ACTIVITY: Number of lines with the string "yellow" in the entries below: report it, and nothing besides.

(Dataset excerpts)
※

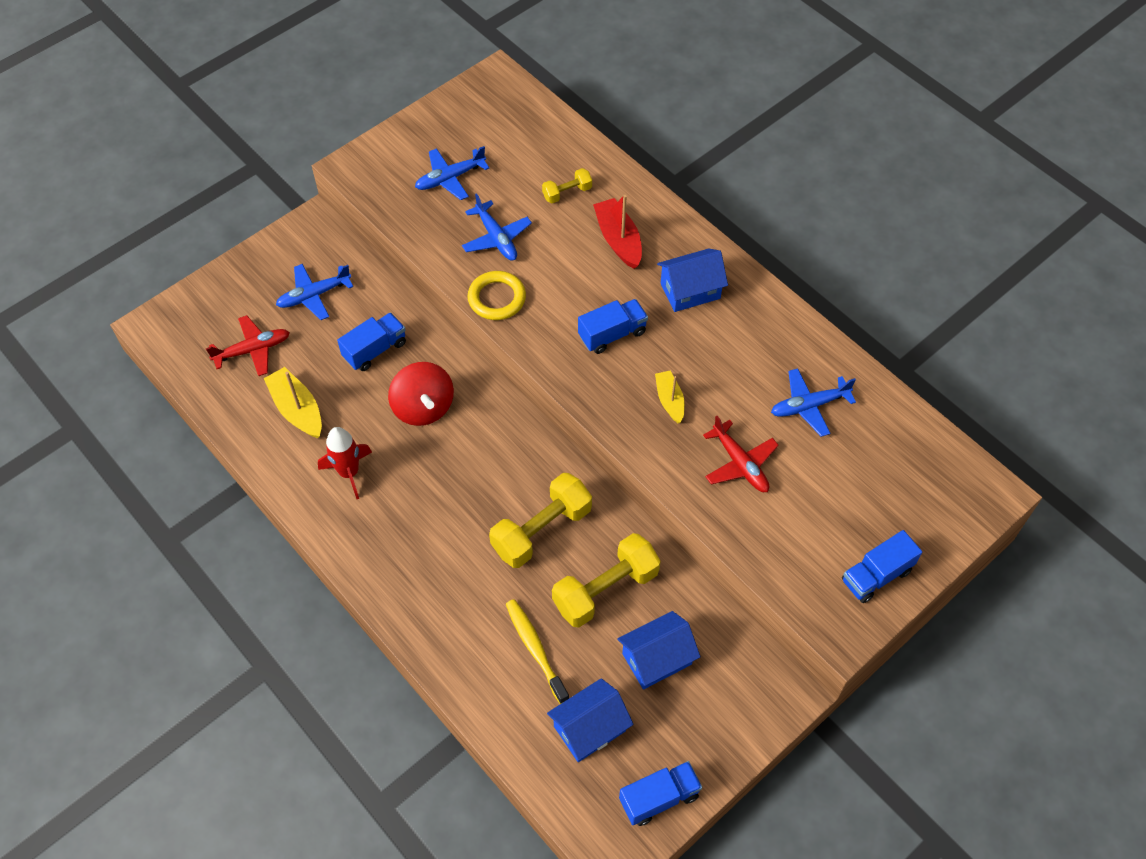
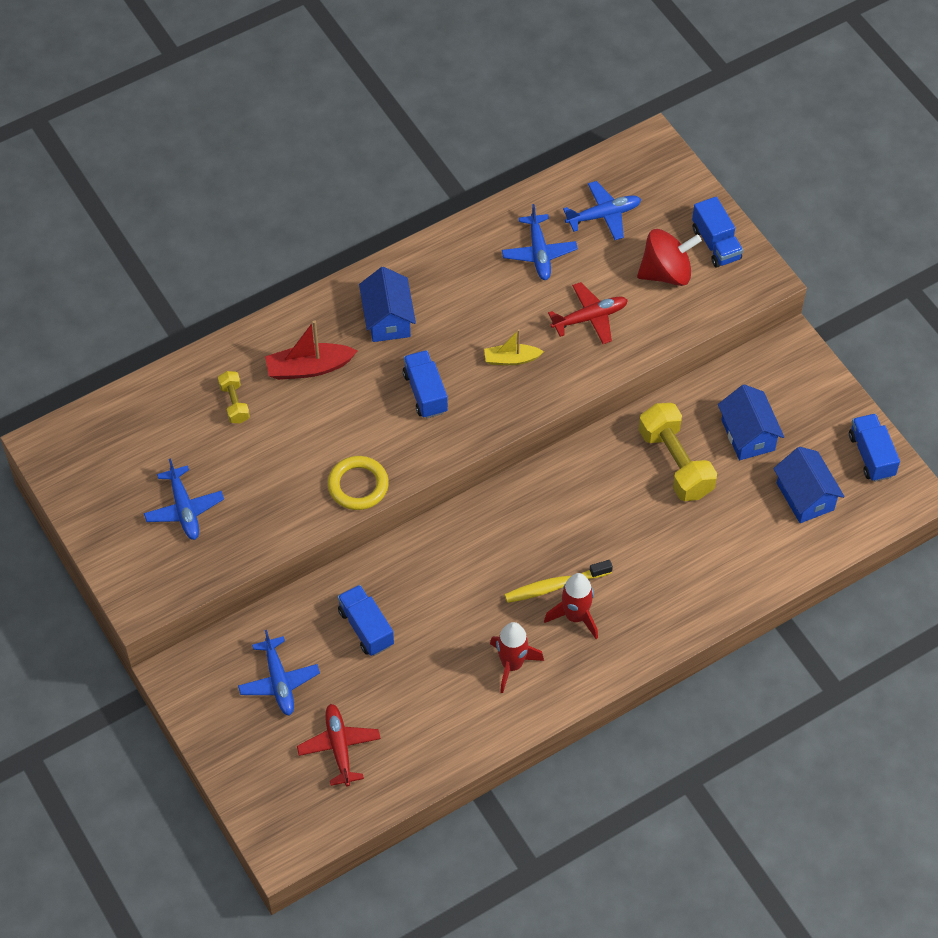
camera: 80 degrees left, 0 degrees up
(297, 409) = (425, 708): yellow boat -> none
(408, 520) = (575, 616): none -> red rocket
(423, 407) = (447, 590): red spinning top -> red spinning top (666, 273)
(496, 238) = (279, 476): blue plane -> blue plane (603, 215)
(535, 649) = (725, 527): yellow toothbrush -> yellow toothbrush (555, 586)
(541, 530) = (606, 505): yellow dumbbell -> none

※

EXERCISE RESPONSE: 3